::: DATA SUPPLIED :::
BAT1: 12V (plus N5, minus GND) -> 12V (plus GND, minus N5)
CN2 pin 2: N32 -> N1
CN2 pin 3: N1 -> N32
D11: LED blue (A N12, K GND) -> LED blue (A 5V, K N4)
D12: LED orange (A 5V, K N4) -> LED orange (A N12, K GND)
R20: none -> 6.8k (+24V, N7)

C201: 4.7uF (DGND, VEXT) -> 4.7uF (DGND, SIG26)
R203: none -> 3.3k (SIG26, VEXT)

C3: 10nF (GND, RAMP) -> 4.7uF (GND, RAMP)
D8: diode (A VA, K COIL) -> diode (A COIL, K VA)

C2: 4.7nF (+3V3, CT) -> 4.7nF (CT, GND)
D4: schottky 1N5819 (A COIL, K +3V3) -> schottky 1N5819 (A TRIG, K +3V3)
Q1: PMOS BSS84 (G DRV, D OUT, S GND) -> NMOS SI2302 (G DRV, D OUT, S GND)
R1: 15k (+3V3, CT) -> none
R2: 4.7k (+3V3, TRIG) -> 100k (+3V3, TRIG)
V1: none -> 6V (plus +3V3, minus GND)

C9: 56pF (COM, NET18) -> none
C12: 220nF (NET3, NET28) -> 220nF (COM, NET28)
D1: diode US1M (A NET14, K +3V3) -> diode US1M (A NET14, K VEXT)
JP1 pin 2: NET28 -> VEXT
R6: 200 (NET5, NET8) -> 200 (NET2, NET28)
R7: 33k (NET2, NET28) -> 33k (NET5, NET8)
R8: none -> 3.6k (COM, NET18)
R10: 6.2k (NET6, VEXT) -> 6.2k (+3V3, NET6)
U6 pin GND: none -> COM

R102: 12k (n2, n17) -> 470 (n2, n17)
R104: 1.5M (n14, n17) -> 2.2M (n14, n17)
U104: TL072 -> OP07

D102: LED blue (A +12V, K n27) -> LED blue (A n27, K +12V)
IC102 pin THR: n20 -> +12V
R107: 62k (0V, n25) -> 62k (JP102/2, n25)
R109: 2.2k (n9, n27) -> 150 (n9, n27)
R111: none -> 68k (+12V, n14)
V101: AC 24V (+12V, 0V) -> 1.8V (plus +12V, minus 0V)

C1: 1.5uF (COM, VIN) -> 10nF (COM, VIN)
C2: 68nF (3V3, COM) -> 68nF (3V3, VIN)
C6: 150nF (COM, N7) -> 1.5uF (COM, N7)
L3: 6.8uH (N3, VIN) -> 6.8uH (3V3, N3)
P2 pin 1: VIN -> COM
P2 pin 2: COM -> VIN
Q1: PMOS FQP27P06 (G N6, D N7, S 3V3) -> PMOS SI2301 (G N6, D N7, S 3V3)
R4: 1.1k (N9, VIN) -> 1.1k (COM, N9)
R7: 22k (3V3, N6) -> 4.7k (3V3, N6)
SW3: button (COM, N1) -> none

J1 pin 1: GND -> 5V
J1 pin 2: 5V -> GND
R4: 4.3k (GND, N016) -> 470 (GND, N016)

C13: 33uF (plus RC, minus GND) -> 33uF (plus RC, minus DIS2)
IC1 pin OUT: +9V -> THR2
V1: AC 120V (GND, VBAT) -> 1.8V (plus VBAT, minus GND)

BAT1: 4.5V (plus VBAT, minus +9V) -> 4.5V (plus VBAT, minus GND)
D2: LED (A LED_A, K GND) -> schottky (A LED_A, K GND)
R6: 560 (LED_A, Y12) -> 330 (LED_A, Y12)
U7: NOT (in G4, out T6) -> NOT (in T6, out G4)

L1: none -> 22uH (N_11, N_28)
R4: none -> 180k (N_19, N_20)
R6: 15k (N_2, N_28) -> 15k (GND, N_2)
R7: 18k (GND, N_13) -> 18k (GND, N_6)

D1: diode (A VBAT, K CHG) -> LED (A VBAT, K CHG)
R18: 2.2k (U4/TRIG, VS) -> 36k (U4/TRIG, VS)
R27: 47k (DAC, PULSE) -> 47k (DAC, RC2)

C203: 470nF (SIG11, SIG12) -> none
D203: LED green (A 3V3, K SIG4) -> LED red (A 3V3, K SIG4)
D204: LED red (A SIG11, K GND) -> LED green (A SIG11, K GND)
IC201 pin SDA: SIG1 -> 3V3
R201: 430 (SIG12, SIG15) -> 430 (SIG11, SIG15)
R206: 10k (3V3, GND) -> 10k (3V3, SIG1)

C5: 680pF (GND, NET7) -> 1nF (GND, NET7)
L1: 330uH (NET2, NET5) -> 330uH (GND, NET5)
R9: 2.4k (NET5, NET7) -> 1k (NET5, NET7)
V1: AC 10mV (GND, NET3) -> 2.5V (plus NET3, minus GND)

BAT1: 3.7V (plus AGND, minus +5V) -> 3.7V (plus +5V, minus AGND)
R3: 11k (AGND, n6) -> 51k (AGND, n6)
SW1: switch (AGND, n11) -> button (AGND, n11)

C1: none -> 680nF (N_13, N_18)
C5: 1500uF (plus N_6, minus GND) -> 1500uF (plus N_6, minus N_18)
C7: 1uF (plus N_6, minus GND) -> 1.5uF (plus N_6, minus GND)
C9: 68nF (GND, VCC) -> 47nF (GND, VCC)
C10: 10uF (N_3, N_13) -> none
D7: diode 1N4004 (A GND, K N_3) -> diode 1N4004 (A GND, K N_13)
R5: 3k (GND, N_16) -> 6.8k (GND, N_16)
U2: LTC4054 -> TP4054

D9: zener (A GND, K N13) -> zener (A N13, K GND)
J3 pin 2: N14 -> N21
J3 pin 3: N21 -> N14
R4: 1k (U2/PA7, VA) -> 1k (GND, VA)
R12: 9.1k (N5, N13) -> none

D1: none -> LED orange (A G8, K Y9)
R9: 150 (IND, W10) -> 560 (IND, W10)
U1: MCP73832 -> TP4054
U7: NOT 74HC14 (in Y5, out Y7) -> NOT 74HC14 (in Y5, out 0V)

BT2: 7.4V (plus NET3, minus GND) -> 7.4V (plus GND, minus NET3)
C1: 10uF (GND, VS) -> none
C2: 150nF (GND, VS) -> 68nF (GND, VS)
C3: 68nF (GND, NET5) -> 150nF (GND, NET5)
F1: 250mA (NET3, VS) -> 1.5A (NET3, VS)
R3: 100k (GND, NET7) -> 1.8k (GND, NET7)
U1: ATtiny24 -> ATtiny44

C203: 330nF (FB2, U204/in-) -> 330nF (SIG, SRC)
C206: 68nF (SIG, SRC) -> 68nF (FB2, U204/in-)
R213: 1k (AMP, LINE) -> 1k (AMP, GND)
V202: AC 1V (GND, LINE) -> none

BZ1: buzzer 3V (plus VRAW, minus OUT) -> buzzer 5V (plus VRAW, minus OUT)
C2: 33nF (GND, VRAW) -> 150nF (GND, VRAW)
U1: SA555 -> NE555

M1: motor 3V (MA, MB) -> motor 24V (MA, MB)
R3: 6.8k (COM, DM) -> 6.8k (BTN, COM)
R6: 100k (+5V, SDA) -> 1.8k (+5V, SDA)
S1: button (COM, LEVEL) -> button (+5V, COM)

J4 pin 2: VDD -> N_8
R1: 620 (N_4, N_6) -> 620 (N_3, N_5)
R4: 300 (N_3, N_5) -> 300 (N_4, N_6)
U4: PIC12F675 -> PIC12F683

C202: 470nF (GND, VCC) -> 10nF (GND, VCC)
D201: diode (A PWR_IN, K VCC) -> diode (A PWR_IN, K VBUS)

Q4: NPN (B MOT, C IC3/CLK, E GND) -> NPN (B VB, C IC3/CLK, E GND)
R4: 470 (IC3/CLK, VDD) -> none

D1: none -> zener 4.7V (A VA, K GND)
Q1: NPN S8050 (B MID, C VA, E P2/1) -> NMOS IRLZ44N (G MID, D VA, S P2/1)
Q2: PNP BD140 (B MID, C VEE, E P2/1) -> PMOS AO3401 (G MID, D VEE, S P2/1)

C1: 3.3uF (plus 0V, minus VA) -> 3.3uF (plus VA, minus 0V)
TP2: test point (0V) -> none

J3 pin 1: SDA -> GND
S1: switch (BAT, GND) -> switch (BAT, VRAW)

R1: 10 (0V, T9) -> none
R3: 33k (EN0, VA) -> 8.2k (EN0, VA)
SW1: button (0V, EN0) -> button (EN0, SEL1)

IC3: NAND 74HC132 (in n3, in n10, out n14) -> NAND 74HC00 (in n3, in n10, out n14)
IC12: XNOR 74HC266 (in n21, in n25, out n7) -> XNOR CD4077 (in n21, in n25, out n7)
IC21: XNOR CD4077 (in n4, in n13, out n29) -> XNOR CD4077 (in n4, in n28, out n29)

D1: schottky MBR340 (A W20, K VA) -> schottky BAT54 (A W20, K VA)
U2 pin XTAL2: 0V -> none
:::
ABOUT THIS TASK »
Each line in the data that holds the word "switch" must be copied.

OUTPUT FOR THIS TASK »
SW1: switch (AGND, n11) -> button (AGND, n11)
S1: switch (BAT, GND) -> switch (BAT, VRAW)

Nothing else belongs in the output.